WRITTEN INSTRUCTION –
How many lines in the entries below contain the string "time", with case counting? Count them and reply with the number alone.

Stored data –
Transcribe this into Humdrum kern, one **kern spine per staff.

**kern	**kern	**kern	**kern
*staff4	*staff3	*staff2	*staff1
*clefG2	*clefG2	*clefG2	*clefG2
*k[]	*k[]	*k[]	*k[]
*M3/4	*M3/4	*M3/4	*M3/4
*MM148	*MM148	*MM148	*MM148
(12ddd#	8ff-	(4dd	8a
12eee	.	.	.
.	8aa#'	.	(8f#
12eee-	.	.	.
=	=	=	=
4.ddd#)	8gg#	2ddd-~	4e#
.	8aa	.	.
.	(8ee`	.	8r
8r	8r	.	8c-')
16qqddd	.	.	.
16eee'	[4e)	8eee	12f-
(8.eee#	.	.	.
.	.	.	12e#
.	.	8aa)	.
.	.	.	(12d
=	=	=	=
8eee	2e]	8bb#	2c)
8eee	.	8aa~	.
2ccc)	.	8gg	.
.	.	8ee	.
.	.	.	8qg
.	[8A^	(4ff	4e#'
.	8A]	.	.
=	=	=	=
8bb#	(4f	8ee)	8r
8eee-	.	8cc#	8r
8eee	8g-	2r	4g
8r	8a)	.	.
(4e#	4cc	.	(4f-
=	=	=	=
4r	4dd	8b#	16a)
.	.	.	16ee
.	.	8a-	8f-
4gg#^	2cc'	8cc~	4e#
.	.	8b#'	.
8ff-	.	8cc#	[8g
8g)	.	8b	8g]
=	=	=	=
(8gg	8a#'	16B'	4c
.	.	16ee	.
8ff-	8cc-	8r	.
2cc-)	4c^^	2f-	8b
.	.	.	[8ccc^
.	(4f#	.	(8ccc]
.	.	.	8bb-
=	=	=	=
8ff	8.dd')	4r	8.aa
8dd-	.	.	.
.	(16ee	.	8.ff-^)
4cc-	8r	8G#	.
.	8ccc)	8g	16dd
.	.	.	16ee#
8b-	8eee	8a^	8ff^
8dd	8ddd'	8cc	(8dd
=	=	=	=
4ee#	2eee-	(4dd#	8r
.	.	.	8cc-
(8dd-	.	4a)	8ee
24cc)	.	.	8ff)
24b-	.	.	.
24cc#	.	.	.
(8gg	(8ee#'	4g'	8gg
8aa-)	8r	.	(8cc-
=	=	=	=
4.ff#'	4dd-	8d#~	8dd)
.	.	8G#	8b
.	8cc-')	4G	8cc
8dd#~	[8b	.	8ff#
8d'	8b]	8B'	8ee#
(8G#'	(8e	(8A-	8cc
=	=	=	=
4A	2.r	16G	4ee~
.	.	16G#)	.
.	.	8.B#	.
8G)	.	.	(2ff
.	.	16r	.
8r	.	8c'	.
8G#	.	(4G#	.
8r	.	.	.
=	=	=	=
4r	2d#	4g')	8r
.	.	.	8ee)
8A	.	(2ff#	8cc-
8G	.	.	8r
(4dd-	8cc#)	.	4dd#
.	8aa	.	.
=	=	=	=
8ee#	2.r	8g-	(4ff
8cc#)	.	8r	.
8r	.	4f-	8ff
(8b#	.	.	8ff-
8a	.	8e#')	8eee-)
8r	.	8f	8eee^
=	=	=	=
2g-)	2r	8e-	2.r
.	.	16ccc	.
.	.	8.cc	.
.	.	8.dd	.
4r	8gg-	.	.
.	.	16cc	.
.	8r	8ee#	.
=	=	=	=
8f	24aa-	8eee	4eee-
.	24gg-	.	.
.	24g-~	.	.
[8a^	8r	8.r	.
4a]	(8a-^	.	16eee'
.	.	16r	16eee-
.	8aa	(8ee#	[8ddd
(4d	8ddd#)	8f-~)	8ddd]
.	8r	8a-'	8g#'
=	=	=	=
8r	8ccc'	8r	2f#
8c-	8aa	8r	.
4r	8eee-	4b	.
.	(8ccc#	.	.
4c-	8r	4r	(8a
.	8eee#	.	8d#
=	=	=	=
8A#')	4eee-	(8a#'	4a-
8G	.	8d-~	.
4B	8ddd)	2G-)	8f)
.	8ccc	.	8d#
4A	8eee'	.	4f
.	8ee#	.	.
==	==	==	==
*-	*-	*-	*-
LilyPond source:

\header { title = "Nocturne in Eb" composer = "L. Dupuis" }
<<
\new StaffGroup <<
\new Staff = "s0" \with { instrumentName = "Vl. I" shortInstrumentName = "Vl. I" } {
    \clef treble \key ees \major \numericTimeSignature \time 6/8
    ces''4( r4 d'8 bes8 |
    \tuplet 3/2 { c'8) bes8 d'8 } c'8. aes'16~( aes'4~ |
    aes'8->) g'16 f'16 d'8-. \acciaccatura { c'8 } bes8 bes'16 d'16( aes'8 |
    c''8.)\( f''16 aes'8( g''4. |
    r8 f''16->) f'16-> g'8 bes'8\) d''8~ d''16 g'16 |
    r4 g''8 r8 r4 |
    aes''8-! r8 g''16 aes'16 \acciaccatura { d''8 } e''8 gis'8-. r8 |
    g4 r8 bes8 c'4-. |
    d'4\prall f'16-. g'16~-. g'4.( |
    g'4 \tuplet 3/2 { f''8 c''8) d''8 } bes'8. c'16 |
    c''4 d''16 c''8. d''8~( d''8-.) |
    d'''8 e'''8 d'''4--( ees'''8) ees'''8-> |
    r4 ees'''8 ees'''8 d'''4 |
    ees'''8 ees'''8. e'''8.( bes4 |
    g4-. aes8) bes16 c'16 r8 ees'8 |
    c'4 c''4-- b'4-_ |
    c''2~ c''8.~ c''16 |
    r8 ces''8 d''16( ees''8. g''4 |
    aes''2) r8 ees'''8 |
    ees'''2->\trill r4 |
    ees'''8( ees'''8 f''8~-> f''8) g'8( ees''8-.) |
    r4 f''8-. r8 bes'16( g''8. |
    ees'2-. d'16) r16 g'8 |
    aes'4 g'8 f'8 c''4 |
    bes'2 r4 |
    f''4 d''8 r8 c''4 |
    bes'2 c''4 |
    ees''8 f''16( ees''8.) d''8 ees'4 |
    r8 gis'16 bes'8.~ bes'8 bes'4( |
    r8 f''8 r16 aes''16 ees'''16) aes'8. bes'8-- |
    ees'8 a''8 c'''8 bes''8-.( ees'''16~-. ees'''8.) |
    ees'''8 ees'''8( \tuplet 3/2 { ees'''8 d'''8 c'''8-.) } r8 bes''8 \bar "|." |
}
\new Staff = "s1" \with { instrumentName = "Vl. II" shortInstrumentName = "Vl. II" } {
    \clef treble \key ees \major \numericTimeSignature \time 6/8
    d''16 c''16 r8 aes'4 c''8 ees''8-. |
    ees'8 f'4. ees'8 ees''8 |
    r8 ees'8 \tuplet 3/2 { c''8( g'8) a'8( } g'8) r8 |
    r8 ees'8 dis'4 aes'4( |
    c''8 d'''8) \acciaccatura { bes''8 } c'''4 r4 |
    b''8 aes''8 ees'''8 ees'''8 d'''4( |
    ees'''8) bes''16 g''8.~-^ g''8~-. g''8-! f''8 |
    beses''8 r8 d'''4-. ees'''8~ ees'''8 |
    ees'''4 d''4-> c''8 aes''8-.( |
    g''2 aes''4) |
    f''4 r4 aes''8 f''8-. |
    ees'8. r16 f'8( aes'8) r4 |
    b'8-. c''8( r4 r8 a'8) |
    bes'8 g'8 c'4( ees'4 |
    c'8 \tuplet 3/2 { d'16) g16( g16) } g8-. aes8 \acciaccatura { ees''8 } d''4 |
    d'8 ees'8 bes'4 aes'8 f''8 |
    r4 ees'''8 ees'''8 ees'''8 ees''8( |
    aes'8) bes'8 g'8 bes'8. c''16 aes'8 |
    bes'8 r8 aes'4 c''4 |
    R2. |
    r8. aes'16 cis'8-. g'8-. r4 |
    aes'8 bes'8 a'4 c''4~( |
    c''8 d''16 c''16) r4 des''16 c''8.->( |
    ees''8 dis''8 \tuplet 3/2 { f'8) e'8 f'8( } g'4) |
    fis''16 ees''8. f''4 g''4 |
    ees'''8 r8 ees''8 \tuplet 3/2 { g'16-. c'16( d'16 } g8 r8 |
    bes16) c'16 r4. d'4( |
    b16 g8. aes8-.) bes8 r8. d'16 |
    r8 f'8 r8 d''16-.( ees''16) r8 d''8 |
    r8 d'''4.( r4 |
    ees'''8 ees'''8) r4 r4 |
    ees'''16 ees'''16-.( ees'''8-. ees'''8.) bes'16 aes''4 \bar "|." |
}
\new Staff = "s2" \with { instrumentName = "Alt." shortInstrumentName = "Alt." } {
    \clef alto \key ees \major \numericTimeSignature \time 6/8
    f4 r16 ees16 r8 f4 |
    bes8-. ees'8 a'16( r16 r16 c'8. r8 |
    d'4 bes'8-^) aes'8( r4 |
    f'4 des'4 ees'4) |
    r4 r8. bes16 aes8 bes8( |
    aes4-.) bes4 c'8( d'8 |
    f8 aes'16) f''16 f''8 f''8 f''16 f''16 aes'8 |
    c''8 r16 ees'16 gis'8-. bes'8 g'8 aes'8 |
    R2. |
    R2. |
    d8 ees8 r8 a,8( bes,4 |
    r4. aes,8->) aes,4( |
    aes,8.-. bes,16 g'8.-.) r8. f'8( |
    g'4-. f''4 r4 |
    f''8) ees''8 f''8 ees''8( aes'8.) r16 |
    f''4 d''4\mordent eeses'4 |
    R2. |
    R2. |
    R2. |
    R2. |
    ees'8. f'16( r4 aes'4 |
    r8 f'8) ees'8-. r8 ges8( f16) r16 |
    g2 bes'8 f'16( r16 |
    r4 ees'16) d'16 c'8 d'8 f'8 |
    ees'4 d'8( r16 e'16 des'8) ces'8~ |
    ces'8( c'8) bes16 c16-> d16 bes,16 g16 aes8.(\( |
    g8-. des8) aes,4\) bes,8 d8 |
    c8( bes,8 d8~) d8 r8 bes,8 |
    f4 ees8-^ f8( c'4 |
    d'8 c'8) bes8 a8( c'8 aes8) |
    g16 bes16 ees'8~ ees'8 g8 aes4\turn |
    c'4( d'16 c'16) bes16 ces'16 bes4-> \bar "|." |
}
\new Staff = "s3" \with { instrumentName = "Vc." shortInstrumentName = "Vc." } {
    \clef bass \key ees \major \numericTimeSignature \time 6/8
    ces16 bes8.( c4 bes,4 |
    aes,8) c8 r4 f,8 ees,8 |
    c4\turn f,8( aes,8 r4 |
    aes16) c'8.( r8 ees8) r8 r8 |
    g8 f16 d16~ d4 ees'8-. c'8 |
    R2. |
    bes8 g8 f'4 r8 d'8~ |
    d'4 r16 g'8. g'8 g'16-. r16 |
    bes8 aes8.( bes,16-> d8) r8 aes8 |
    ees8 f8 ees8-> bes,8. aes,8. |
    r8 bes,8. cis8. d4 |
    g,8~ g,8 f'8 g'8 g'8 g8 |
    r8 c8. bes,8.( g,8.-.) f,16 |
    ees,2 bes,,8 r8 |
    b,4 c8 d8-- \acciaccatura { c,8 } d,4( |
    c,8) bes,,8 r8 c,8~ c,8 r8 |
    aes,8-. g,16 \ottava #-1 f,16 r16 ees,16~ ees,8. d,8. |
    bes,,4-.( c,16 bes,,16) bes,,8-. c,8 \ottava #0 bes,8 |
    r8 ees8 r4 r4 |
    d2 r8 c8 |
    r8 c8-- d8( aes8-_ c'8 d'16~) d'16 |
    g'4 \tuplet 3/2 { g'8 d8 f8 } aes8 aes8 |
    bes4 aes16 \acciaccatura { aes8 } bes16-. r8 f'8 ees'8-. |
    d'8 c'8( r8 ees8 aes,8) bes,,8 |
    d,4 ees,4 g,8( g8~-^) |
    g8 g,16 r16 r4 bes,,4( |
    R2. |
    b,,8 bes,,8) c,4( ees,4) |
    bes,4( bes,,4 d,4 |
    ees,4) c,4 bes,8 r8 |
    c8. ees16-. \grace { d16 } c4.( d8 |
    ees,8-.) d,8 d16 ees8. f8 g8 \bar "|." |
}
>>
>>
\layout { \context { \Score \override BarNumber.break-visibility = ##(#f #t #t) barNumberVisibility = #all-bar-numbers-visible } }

REPLY TO THE EXERCISE –
4